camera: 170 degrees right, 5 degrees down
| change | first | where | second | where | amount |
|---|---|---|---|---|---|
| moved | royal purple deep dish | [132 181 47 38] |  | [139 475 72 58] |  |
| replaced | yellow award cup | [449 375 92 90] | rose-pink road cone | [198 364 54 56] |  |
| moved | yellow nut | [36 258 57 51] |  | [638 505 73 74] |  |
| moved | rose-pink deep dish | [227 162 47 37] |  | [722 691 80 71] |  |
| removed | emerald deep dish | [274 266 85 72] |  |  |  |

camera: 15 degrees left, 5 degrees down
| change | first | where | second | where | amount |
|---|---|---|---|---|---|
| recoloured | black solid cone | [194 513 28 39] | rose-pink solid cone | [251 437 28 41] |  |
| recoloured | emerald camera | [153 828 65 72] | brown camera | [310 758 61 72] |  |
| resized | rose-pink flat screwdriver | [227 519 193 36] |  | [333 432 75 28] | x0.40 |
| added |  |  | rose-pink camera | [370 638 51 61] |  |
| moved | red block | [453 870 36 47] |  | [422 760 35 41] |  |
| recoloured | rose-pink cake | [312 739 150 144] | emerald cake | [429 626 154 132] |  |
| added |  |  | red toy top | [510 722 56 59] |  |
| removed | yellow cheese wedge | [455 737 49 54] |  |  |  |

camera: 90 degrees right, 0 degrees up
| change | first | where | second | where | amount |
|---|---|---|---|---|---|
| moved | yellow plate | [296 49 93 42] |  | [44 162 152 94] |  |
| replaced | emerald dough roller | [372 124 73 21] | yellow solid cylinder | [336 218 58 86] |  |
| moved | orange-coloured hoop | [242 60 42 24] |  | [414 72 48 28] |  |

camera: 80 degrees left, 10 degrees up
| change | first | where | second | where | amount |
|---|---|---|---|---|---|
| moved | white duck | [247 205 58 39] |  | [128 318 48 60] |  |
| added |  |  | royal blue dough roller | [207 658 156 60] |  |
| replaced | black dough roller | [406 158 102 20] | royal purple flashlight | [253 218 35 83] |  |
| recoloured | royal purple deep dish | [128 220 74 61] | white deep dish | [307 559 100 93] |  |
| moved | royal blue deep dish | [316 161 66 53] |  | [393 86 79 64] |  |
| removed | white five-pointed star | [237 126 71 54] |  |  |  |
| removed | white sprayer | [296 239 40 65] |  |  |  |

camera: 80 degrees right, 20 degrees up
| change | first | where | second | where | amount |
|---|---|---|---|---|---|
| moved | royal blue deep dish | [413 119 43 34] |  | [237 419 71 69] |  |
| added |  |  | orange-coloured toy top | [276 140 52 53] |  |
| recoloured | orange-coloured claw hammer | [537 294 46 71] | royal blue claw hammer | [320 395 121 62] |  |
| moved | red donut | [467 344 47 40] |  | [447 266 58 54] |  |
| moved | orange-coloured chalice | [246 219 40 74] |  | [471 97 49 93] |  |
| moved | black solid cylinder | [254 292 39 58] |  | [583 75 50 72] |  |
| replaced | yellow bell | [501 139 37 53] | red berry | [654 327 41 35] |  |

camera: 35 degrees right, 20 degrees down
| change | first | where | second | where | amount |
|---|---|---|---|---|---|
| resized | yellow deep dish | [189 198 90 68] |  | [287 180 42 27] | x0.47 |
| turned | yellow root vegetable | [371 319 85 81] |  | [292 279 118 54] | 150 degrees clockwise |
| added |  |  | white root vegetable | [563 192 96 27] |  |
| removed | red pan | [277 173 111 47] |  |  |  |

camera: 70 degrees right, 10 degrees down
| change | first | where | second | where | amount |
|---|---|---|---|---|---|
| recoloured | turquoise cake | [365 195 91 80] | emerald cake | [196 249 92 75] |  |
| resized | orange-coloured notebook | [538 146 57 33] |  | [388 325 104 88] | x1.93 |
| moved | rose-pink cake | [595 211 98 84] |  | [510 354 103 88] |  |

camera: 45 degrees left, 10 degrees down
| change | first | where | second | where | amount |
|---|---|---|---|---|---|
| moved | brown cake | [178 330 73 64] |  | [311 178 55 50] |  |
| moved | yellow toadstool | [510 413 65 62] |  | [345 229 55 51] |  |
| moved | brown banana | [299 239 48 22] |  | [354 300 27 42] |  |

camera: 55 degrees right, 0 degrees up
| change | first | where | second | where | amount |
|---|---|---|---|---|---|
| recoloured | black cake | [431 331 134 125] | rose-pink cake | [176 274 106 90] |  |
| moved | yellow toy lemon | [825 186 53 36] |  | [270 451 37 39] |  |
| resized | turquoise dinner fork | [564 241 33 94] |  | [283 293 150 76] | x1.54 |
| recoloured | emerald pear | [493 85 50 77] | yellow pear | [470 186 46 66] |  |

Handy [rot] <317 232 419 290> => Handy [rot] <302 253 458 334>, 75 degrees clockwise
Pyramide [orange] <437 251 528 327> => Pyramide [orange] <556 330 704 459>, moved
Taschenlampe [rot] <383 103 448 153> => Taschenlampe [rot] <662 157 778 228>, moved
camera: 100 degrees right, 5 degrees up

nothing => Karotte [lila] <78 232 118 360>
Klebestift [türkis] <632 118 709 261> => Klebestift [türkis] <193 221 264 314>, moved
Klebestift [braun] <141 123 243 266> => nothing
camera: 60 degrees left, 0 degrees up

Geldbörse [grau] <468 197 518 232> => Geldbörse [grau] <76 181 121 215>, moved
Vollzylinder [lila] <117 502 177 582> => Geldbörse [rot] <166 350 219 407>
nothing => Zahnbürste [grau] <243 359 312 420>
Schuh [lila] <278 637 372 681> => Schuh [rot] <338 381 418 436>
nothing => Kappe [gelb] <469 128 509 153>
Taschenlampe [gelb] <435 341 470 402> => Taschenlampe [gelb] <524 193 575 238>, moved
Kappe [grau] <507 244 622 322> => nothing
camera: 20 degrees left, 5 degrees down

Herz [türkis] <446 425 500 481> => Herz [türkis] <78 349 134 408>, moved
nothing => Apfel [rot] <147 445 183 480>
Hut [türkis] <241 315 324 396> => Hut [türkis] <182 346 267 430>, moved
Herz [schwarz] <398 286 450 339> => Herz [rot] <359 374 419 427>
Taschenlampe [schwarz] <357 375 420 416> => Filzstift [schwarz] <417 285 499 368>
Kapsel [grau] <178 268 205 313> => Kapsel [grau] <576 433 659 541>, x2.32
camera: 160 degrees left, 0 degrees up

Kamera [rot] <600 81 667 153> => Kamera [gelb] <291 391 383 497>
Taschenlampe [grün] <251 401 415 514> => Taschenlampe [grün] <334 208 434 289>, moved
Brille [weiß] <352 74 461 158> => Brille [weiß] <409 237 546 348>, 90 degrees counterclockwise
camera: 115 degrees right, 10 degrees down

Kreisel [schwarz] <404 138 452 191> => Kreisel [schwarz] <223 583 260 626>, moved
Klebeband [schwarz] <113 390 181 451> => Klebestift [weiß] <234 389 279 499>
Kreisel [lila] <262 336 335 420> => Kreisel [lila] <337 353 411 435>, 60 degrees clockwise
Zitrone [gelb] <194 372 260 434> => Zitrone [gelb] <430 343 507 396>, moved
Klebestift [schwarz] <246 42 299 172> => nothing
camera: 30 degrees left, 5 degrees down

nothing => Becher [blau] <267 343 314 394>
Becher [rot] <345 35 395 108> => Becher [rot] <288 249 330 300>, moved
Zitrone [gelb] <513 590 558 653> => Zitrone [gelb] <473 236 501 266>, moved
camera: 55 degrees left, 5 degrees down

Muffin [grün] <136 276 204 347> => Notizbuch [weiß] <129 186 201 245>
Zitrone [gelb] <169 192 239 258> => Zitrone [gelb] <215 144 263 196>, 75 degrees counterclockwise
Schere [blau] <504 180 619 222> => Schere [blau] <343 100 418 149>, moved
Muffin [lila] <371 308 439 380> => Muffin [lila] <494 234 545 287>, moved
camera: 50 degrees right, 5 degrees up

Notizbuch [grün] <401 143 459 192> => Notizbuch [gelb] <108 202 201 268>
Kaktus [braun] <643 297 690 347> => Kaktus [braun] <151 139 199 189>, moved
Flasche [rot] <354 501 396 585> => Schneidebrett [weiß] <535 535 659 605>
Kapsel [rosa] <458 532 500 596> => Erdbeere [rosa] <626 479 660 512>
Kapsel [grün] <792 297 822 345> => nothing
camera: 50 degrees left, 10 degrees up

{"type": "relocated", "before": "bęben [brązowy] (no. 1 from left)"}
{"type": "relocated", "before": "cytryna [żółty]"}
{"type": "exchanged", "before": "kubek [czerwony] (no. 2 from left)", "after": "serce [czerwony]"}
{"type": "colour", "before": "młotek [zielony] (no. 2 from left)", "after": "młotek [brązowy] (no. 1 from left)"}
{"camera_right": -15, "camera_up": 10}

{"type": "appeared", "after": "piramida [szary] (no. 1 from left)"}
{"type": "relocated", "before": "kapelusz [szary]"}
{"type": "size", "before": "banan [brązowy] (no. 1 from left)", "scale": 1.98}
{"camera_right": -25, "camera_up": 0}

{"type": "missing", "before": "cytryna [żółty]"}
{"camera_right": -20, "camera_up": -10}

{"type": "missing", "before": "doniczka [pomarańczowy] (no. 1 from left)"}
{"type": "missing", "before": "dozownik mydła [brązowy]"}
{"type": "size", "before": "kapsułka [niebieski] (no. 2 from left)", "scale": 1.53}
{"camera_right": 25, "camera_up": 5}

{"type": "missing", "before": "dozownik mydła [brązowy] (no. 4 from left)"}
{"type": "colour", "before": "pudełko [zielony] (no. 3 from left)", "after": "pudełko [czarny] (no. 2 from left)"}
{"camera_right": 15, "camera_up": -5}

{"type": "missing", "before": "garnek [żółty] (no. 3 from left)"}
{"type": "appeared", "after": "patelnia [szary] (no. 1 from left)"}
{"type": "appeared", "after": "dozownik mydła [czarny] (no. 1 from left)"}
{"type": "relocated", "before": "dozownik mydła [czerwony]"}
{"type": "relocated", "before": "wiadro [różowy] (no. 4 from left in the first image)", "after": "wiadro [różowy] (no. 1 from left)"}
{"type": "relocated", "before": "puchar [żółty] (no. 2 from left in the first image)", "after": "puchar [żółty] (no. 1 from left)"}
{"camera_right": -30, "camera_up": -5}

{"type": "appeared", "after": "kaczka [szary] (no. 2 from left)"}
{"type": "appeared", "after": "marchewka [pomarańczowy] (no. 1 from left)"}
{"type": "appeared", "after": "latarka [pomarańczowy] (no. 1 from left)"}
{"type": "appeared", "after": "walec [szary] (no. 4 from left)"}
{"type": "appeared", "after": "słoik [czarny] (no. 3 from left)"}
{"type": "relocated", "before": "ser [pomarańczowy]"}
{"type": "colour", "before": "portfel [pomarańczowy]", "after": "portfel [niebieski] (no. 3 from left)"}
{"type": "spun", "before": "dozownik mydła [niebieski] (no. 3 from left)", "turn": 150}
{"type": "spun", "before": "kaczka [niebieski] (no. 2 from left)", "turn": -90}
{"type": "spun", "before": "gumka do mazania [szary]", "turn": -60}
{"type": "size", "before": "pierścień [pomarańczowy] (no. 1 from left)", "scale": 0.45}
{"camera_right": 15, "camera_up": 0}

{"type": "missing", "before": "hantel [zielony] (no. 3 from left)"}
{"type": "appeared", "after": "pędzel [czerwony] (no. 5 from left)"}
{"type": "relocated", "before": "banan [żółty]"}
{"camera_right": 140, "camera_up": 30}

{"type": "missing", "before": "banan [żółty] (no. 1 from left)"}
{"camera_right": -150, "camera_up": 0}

——————————

● WORK INSTRUCTIONS:
Please reproduce, exactly as written, the lines of the records from the first line through the one containing "rose-pink deep dish".

● SOLVED EXERCISE:
camera: 170 degrees right, 5 degrees down
| change | first | where | second | where | amount |
|---|---|---|---|---|---|
| moved | royal purple deep dish | [132 181 47 38] |  | [139 475 72 58] |  |
| replaced | yellow award cup | [449 375 92 90] | rose-pink road cone | [198 364 54 56] |  |
| moved | yellow nut | [36 258 57 51] |  | [638 505 73 74] |  |
| moved | rose-pink deep dish | [227 162 47 37] |  | [722 691 80 71] |  |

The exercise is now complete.